● Your assignment
Your job is to retype all of the data word for word, leaving every image out.

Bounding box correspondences
------------------------------

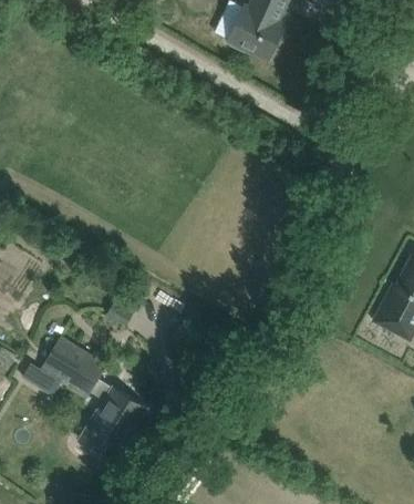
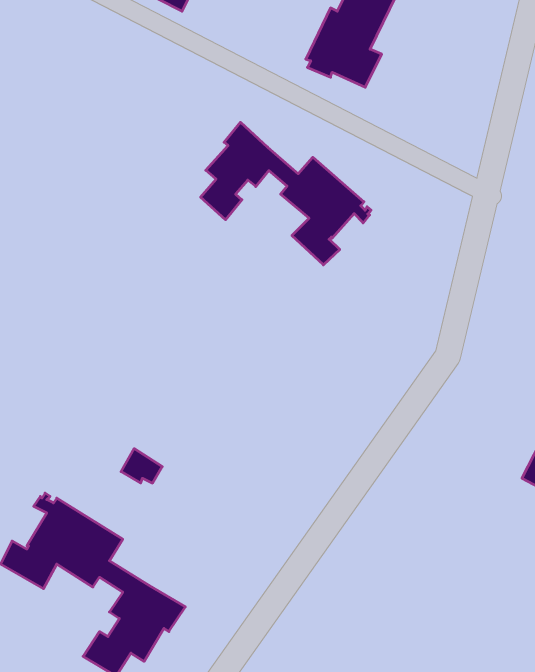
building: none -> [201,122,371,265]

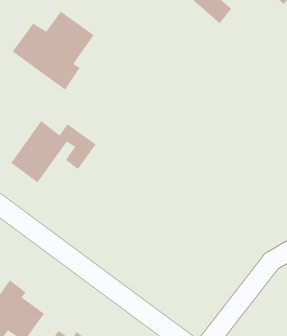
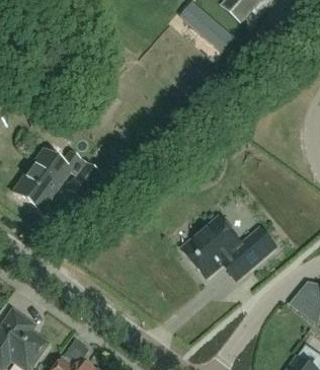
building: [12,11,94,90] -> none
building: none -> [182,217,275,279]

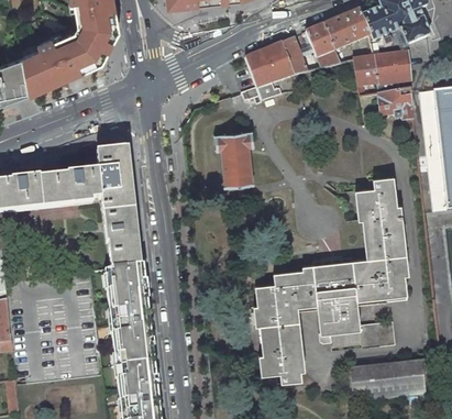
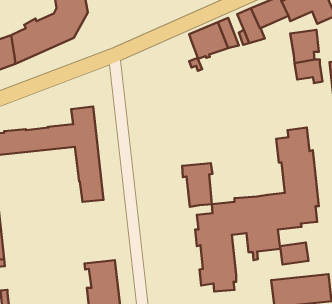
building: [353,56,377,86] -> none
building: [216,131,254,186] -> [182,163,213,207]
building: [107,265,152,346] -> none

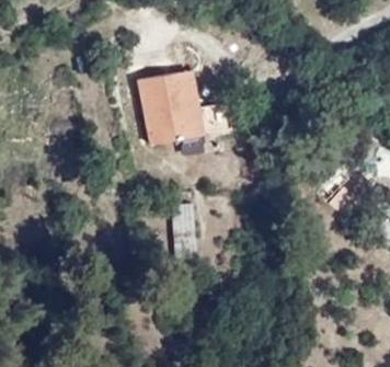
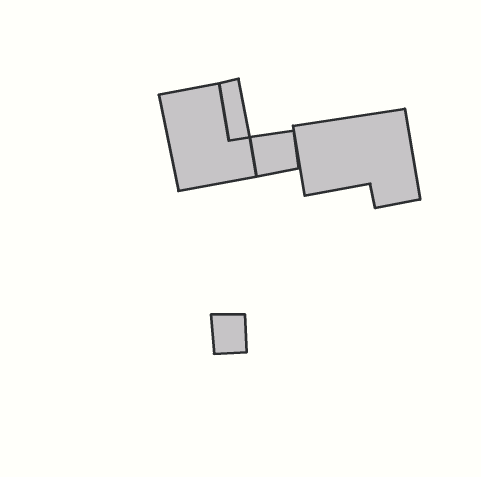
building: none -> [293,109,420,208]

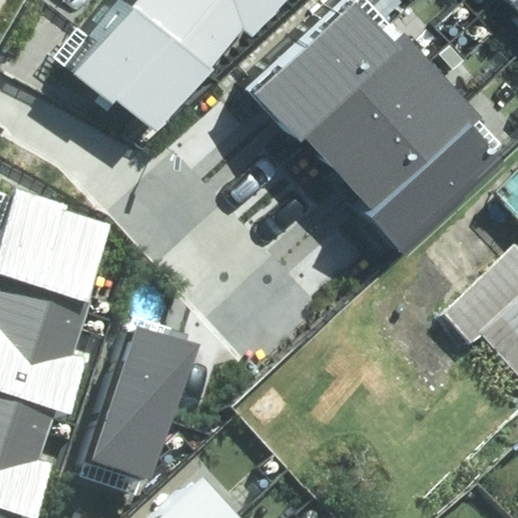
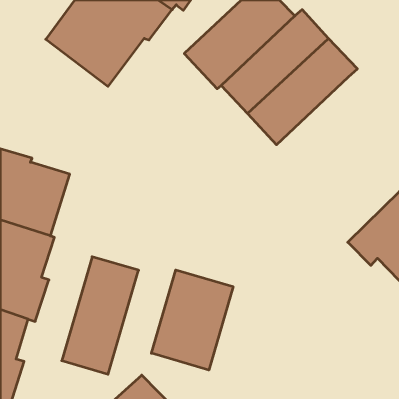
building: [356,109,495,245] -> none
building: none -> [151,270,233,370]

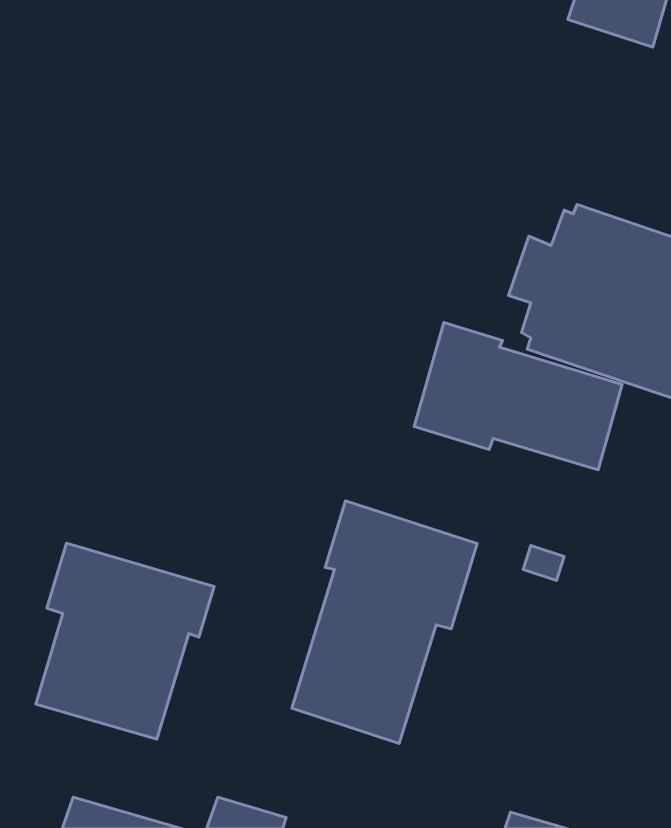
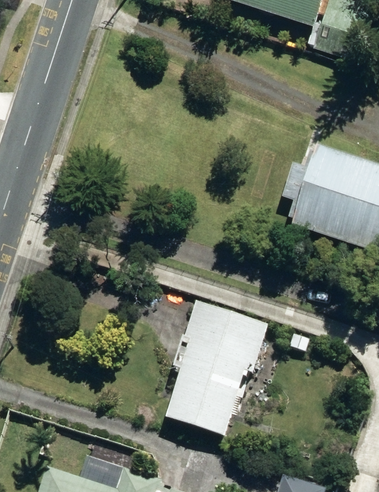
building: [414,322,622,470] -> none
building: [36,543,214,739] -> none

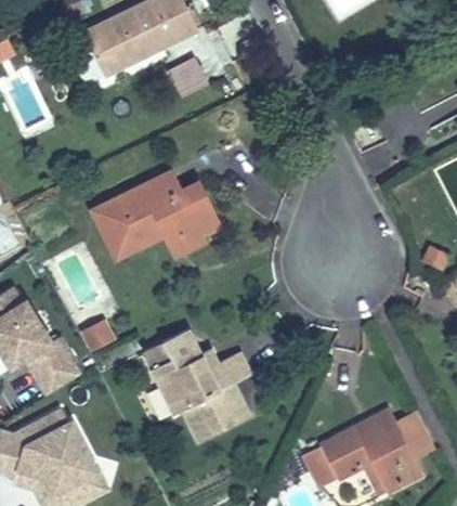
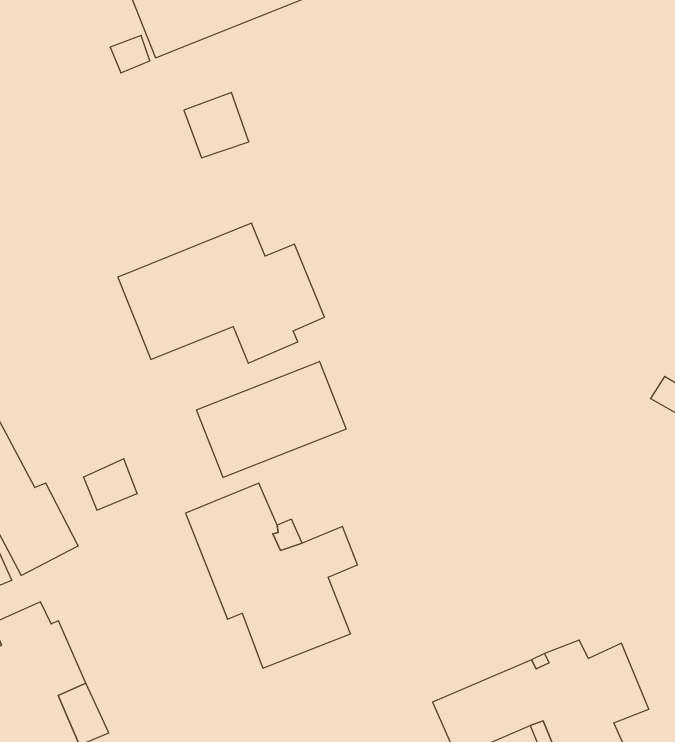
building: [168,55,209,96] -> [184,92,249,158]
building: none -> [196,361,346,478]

------------------------------

● Your response
building: none -> [201,122,371,265]

building: [12,11,94,90] -> none
building: none -> [182,217,275,279]

building: [353,56,377,86] -> none
building: [216,131,254,186] -> [182,163,213,207]
building: [107,265,152,346] -> none

building: none -> [293,109,420,208]

building: [356,109,495,245] -> none
building: none -> [151,270,233,370]

building: [414,322,622,470] -> none
building: [36,543,214,739] -> none

building: [168,55,209,96] -> [184,92,249,158]
building: none -> [196,361,346,478]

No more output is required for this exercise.